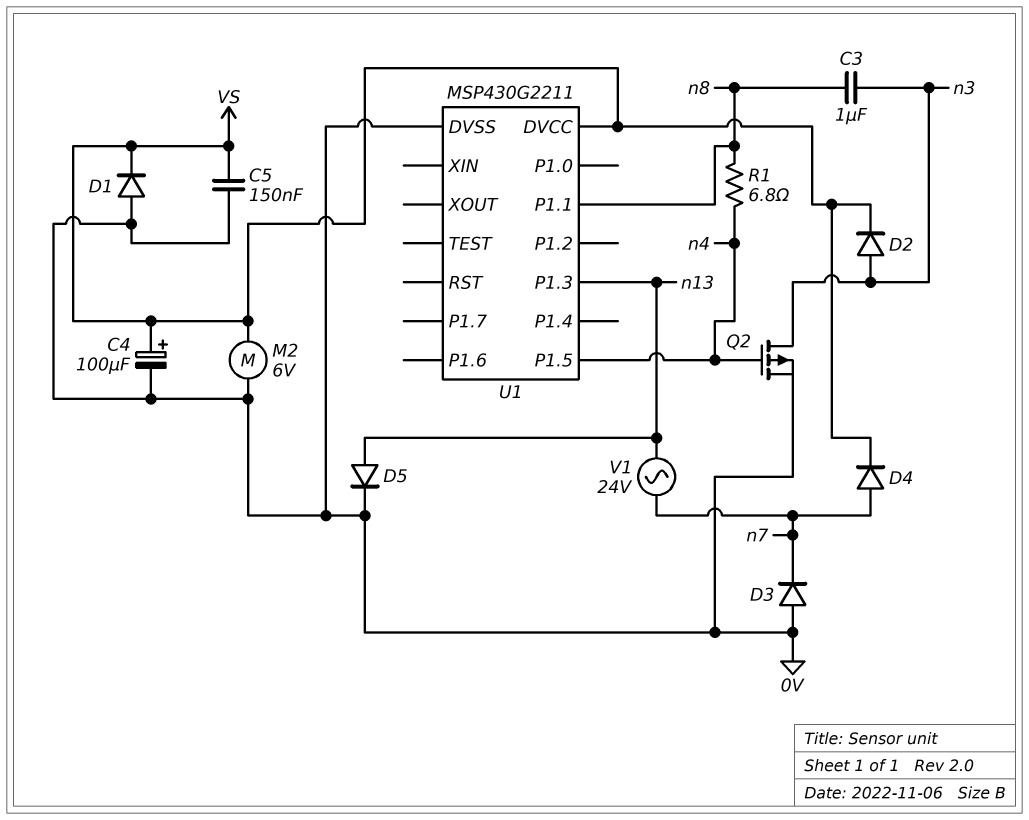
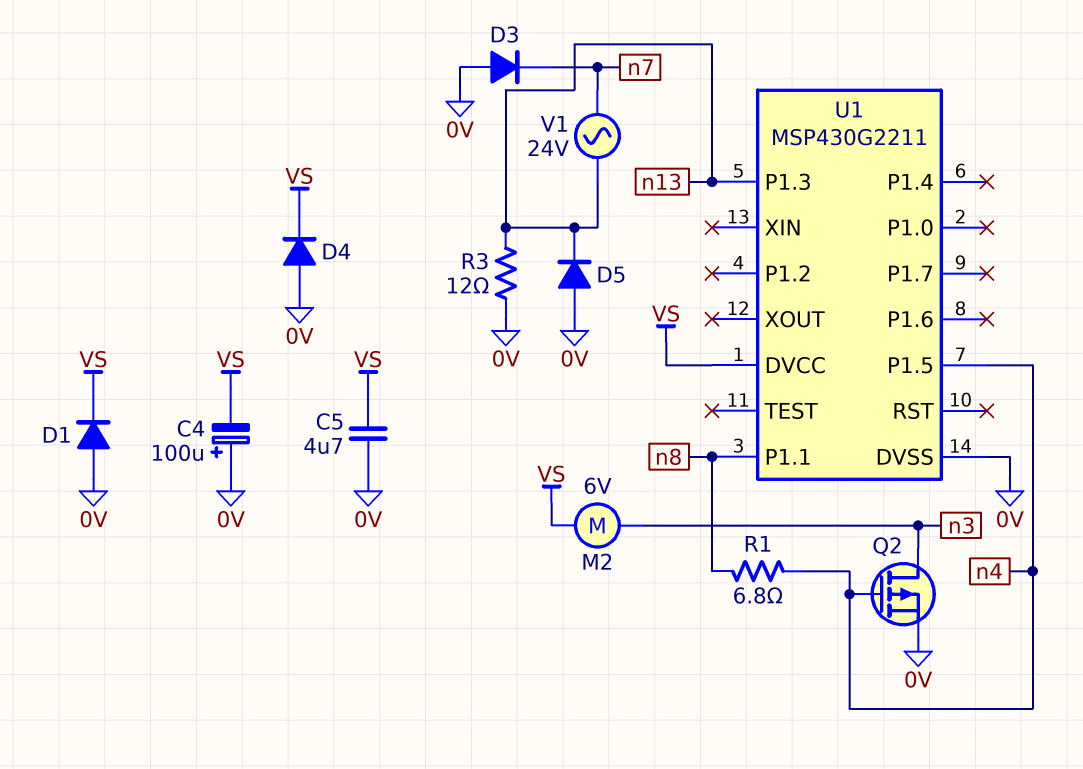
C3: 1uF (n3, n8) -> none
C4: 100uF (plus VS, minus 0V) -> 100uF (plus 0V, minus VS)
C5: 150nF (0V, VS) -> 4.7uF (0V, VS)
D2: diode (A n3, K VS) -> none
D4: diode (A n7, K VS) -> diode (A 0V, K VS)
D5: diode (A n13, K 0V) -> diode (A 0V, K n13)
M2: motor 6V (0V, VS) -> motor 6V (VS, n3)
R3: none -> 12 (0V, n13)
---
= PROBLEM STATEMENT =
After locating the line with "C4: 100uF (plus" in the records above, please set down that line and all later ones exactly, and no other line.

= TASK OUTPUT =
C4: 100uF (plus VS, minus 0V) -> 100uF (plus 0V, minus VS)
C5: 150nF (0V, VS) -> 4.7uF (0V, VS)
D2: diode (A n3, K VS) -> none
D4: diode (A n7, K VS) -> diode (A 0V, K VS)
D5: diode (A n13, K 0V) -> diode (A 0V, K n13)
M2: motor 6V (0V, VS) -> motor 6V (VS, n3)
R3: none -> 12 (0V, n13)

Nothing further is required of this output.